[Stored dataset items]
= Beginning of Section =

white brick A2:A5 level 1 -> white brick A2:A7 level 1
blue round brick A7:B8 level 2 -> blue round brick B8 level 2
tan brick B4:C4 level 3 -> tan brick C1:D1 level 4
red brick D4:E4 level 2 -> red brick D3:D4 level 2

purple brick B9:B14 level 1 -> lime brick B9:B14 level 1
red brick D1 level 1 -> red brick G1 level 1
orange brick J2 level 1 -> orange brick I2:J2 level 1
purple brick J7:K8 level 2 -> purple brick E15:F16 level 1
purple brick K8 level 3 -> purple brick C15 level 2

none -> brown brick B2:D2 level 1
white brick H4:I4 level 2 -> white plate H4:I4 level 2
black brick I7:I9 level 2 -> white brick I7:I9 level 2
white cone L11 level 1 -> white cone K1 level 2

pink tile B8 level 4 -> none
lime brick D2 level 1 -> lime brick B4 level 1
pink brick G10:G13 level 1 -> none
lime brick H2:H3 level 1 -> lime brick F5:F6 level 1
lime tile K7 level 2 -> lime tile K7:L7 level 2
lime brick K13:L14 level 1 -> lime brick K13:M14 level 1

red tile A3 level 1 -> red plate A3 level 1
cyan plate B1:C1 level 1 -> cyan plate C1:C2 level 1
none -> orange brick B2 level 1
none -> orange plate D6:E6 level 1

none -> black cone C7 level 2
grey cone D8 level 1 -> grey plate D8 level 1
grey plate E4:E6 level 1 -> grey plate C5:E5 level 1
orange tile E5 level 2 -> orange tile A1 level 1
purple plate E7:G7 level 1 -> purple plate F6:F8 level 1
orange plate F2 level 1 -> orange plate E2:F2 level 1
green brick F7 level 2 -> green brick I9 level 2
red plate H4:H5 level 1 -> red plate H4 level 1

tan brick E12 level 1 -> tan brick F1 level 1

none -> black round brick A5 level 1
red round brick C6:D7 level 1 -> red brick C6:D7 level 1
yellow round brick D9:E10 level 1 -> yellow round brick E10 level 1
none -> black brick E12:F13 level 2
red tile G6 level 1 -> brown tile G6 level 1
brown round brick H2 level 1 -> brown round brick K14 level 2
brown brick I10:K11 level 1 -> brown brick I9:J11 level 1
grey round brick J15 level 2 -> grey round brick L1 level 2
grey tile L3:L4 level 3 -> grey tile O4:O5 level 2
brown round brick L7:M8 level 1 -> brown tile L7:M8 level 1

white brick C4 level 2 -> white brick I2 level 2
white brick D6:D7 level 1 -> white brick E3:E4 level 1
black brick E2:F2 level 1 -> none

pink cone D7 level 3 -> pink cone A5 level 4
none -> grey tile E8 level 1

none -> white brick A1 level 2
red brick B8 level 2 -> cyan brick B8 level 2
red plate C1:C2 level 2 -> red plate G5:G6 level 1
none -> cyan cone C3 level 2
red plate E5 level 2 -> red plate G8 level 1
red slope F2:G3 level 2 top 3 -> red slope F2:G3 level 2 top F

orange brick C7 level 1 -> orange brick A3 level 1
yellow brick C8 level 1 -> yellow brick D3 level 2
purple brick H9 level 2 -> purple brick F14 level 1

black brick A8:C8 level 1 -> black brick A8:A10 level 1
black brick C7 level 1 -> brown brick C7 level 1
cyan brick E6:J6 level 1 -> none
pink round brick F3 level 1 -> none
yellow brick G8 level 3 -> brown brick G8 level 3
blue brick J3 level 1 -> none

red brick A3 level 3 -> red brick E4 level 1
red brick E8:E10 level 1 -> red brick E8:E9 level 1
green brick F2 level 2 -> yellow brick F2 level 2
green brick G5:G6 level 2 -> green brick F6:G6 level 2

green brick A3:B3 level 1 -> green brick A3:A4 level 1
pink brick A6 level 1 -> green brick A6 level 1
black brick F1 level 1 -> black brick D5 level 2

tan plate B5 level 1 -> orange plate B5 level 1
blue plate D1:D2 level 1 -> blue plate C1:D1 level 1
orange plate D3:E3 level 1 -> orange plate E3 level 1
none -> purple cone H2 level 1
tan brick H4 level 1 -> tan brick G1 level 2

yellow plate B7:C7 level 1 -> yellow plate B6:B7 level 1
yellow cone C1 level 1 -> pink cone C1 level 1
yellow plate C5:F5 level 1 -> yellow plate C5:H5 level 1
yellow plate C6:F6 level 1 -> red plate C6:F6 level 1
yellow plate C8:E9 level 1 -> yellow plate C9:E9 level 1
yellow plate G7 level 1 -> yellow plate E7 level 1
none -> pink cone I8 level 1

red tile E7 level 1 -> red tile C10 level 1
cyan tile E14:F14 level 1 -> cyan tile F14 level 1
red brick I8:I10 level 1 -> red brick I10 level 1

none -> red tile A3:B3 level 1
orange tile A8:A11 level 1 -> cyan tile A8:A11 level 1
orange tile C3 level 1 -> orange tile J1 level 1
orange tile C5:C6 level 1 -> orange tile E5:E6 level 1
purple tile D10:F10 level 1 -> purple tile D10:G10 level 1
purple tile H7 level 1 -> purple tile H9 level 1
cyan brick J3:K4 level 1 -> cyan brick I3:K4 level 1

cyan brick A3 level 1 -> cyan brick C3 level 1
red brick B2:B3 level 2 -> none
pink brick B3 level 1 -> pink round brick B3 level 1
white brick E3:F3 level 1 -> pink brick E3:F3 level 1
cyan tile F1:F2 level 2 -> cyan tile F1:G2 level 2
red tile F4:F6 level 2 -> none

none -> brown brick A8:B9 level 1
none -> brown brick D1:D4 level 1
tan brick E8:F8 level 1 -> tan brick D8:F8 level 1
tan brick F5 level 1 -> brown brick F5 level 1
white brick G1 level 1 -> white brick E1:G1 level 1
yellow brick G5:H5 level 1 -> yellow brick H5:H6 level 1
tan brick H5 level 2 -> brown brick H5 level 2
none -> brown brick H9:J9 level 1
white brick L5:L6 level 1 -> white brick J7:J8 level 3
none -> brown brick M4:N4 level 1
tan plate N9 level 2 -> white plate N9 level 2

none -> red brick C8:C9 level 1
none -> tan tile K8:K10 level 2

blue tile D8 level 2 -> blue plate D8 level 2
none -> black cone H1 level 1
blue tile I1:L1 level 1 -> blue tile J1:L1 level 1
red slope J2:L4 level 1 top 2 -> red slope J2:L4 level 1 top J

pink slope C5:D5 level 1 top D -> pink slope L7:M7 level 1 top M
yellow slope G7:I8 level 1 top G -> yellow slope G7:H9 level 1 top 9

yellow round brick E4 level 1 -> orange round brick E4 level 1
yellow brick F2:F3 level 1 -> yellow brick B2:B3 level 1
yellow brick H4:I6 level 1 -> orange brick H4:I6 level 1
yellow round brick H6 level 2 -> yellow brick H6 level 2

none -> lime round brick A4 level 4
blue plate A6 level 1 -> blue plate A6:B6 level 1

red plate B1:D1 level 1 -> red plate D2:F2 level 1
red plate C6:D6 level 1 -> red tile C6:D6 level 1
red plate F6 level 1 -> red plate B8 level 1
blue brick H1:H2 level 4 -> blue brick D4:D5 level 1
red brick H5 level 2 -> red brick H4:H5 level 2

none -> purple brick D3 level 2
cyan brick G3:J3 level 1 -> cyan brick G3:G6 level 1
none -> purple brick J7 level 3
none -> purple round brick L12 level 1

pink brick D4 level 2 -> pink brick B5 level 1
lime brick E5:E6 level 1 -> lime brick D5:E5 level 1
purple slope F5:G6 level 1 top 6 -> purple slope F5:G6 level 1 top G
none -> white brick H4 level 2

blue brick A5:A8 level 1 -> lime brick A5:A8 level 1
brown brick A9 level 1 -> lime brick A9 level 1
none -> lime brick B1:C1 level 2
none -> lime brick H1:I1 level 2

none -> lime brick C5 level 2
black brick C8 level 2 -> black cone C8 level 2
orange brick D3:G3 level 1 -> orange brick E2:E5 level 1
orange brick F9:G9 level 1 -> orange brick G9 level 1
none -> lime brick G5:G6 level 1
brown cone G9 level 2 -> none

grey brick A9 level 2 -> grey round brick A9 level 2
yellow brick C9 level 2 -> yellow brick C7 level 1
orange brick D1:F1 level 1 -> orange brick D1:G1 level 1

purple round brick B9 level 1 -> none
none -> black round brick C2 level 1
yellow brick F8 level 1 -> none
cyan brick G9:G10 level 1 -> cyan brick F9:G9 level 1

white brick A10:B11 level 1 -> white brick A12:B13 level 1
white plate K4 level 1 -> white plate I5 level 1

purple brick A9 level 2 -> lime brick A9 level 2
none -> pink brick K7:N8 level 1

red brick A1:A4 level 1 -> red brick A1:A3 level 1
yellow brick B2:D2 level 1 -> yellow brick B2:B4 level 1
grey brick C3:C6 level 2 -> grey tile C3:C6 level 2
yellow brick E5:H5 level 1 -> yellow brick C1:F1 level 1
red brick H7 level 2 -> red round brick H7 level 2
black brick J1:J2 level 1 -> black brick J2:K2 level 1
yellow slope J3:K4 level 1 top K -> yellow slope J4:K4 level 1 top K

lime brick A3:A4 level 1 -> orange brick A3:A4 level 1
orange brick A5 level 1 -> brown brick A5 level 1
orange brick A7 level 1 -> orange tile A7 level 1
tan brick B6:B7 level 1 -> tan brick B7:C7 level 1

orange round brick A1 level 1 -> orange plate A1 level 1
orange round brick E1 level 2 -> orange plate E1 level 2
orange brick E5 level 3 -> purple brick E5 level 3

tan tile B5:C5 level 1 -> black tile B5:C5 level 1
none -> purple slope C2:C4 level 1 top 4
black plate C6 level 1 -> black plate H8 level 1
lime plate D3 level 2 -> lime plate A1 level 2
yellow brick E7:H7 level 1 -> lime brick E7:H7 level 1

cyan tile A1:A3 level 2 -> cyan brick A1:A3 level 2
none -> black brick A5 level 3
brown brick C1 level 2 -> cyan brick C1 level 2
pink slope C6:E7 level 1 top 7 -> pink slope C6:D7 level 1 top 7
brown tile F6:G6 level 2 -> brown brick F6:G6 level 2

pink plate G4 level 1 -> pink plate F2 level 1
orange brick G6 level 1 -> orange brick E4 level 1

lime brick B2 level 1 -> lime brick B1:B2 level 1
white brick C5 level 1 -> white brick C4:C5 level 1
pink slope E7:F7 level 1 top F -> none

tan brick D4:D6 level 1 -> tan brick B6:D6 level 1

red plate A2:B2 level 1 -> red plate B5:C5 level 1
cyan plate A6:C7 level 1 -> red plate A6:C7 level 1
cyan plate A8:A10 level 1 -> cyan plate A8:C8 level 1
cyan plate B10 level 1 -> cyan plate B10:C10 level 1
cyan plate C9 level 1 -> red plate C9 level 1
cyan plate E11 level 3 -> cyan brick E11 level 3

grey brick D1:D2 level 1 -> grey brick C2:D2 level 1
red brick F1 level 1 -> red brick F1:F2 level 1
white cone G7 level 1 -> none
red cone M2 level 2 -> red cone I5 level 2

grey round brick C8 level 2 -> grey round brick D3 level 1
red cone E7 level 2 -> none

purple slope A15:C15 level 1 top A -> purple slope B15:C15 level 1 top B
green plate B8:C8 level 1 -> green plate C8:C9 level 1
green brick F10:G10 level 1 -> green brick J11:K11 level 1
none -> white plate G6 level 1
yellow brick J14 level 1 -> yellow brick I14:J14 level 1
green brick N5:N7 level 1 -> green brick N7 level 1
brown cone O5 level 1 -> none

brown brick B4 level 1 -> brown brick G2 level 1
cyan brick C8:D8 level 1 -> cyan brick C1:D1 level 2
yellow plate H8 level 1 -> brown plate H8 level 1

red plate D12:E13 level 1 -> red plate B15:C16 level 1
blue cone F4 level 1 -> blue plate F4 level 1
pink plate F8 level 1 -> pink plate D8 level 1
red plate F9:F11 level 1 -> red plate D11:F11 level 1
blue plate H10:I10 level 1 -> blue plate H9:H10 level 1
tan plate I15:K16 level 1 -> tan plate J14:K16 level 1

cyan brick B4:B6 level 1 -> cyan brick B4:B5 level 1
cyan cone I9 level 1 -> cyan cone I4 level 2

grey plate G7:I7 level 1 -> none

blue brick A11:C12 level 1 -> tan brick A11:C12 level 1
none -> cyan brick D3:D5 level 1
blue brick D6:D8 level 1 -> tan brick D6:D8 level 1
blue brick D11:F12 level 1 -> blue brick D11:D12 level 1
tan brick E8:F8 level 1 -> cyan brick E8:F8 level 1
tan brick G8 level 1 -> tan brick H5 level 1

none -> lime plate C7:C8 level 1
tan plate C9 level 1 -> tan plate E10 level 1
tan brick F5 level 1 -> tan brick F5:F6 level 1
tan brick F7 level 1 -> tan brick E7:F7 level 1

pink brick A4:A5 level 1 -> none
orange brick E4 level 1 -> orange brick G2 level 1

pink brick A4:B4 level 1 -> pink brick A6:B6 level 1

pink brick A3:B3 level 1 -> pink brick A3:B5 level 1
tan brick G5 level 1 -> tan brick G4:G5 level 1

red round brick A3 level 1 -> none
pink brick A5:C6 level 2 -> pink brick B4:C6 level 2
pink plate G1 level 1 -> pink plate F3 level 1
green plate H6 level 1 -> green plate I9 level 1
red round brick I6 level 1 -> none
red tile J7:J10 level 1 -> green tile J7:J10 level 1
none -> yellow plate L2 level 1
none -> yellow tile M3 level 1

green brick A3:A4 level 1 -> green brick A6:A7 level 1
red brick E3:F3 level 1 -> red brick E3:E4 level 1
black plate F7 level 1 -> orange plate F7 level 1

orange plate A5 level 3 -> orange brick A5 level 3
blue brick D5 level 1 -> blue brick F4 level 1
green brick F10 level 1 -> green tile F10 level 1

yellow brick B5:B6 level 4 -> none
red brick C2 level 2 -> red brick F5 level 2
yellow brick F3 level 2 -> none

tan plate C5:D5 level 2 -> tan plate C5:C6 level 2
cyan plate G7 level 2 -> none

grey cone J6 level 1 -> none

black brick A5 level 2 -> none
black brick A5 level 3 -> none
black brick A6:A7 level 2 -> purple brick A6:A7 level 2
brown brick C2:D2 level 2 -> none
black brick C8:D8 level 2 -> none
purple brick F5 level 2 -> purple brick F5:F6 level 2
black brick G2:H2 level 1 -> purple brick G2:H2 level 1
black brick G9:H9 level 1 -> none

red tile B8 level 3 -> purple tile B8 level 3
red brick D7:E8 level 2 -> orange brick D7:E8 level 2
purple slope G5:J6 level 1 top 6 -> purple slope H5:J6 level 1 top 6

= End of Section =

▸ **TASK TO CARRY OUT**
Nothing should appear in the answer except the lines above from the line with "black brick J1:J2" through the line with "orange brick E5", both included, written out exactly.

▸ **EXPECTED ANSWER**
black brick J1:J2 level 1 -> black brick J2:K2 level 1
yellow slope J3:K4 level 1 top K -> yellow slope J4:K4 level 1 top K

lime brick A3:A4 level 1 -> orange brick A3:A4 level 1
orange brick A5 level 1 -> brown brick A5 level 1
orange brick A7 level 1 -> orange tile A7 level 1
tan brick B6:B7 level 1 -> tan brick B7:C7 level 1

orange round brick A1 level 1 -> orange plate A1 level 1
orange round brick E1 level 2 -> orange plate E1 level 2
orange brick E5 level 3 -> purple brick E5 level 3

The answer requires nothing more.